TASK GOAL:
From the entries below, gather each line containing the word "yellow".

AVAILABLE DATA:
------------
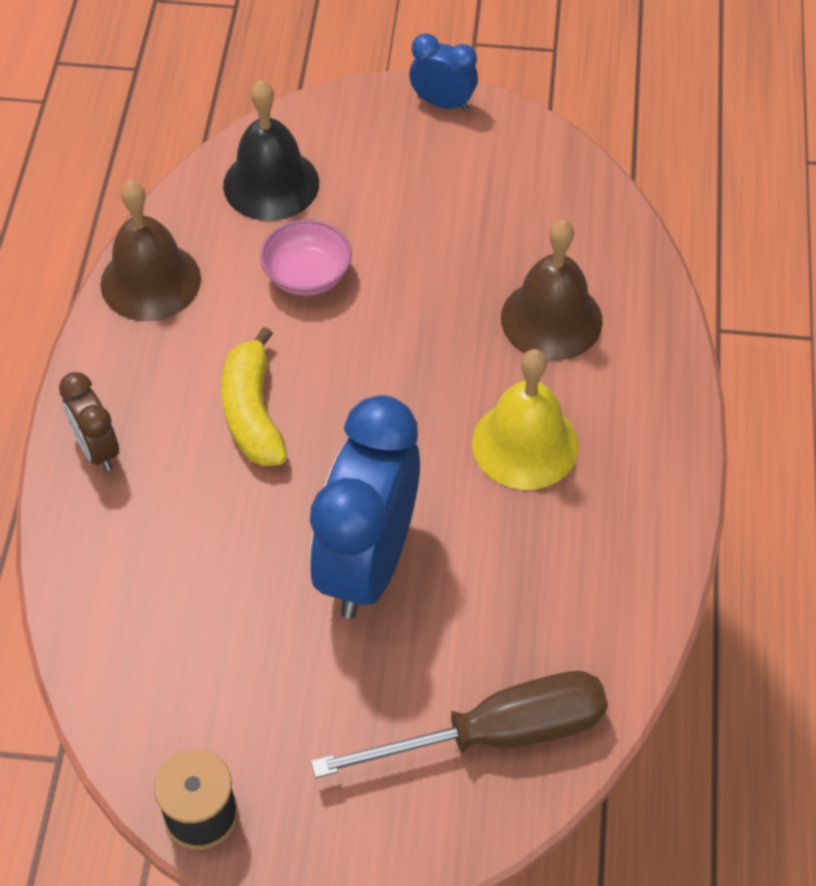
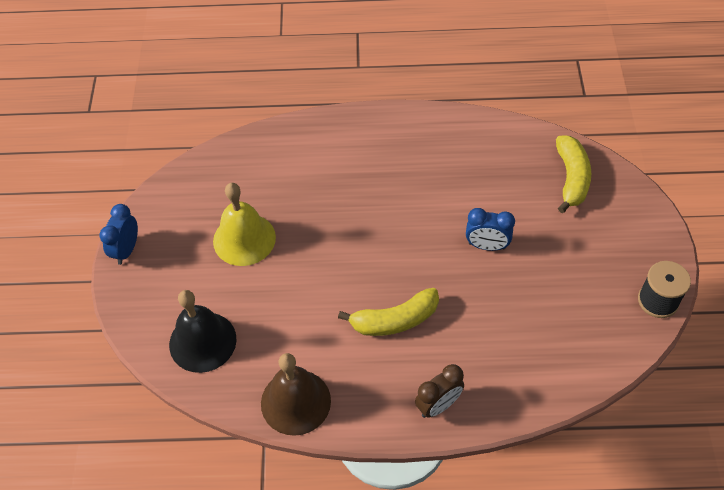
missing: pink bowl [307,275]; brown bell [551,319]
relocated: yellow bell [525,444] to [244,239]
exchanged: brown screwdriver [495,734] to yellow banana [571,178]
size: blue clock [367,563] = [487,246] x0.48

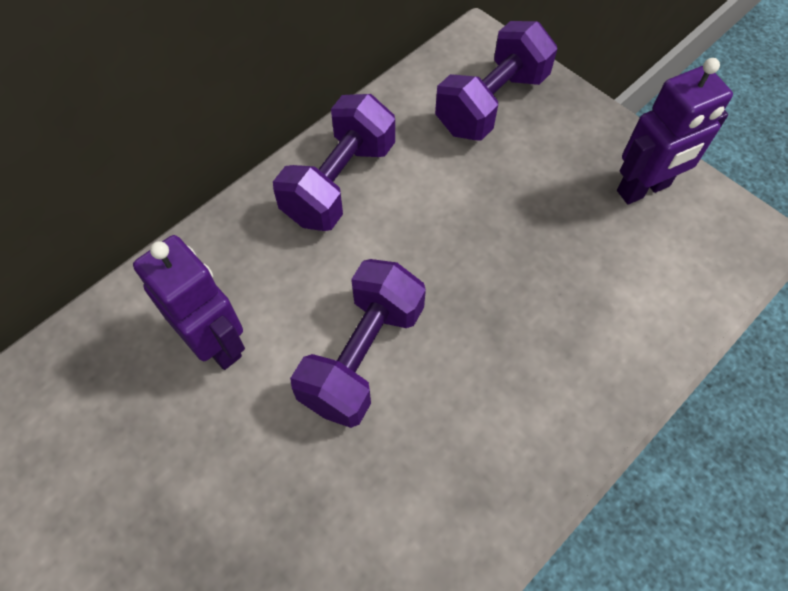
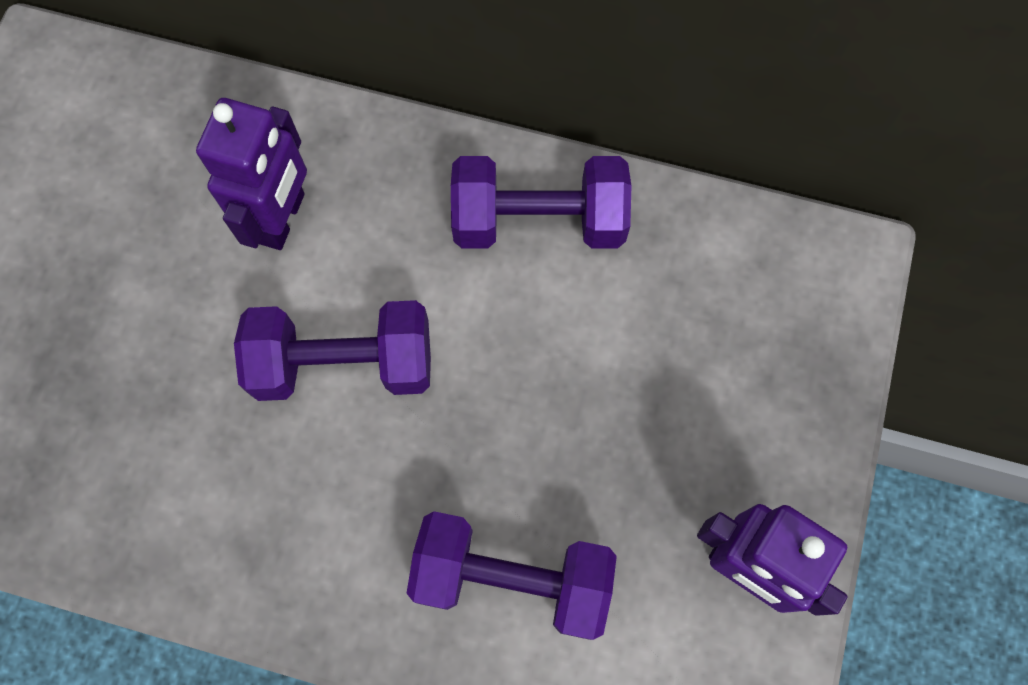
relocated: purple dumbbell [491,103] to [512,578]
------------
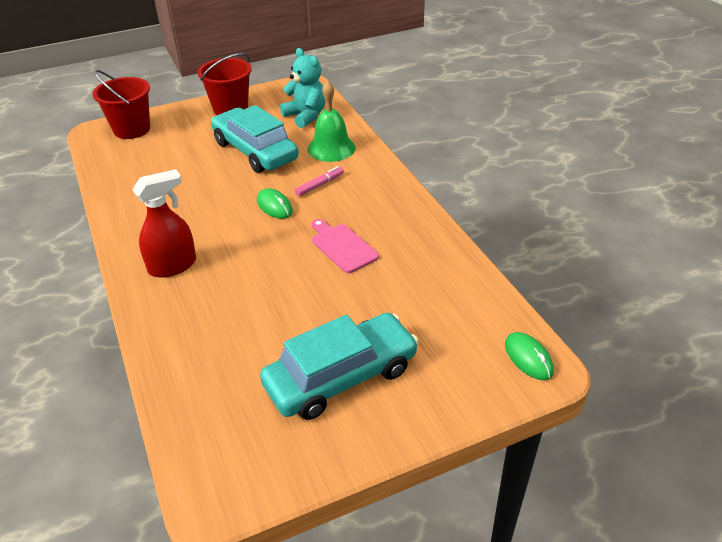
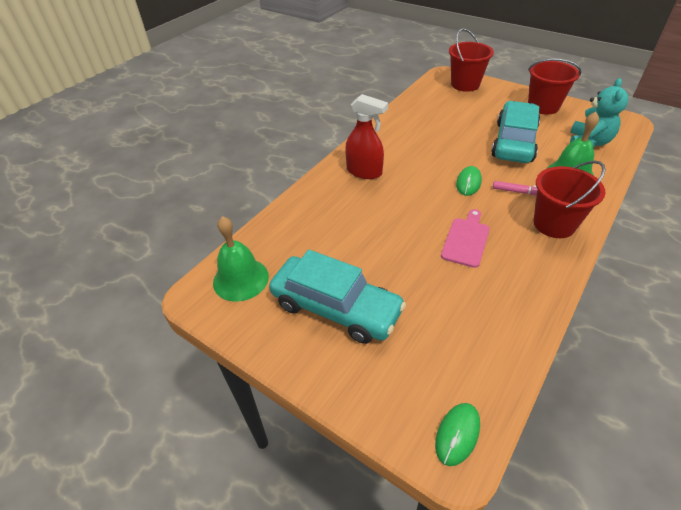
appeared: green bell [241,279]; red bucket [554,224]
------------
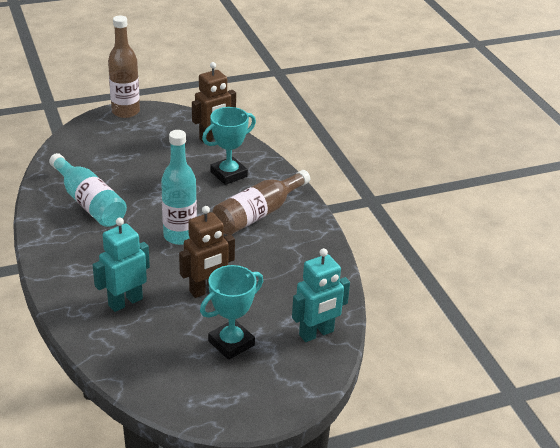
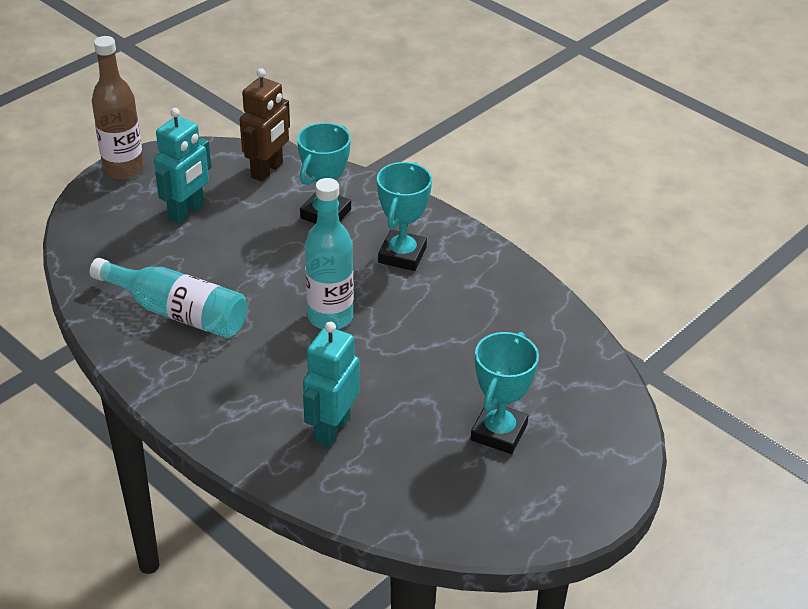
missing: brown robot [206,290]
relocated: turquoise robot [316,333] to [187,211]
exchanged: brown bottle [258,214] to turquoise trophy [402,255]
------------
PROBLEM SOLUTION:
relocated: yellow bell [525,444] to [244,239]
exchanged: brown screwdriver [495,734] to yellow banana [571,178]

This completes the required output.